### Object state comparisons

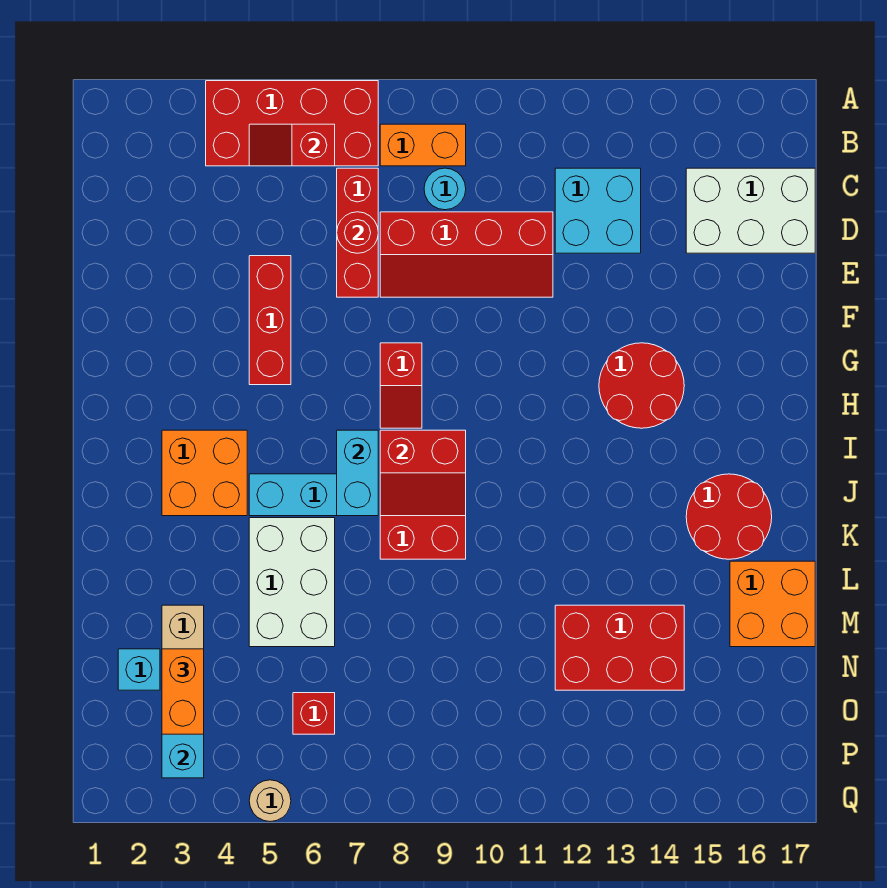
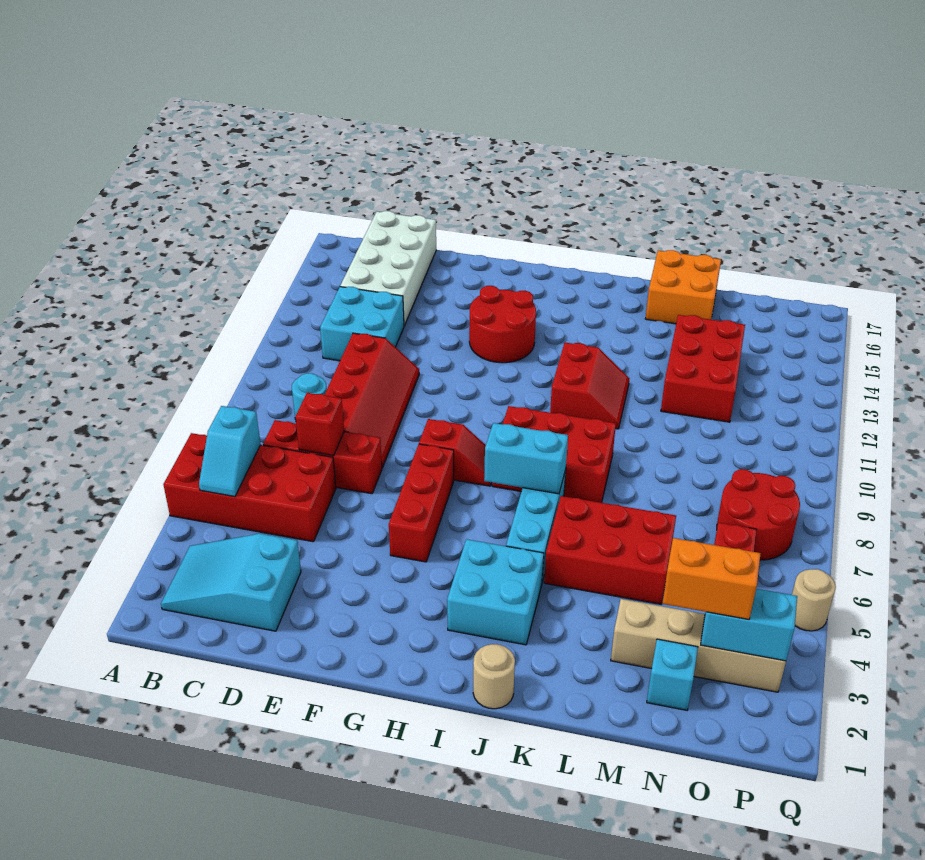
red 2x4 brick [206,81,378,166] -> red 2x4 brick turned to [163,433,336,542]
none -> cyan 2x3 slope [161,534,301,631]
red 1x2 slope [249,124,335,166] -> cyan 1x2 slope [199,406,261,497]
orange 1x2 brick [380,124,466,166] -> none
white 2x3 brick [686,168,815,253] -> white 2x4 brick [340,211,436,326]
red 1x1 round brick [337,212,378,253] -> red 1x1 brick [295,393,344,456]
red 1x3 brick [249,256,291,385] -> red 1x3 brick turned to [389,444,454,562]
orange 2x2 brick [162,430,247,516] -> cyan 2x2 brick [447,539,544,645]
red 2x2 slope [380,430,466,516] -> red 2x2 slope moved to [550,343,630,429]
none -> tan 1x1 round brick [473,644,515,709]
red 2x2 round brick [686,474,772,559] -> red 2x2 round brick moved to [717,469,800,560]
white 2x3 brick [249,518,335,647] -> red 2x3 brick [544,496,676,604]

### The problem
Identify every line above that includes the word "slope", and show those lines.

### Output
none -> cyan 2x3 slope [161,534,301,631]
red 1x2 slope [249,124,335,166] -> cyan 1x2 slope [199,406,261,497]
red 2x2 slope [380,430,466,516] -> red 2x2 slope moved to [550,343,630,429]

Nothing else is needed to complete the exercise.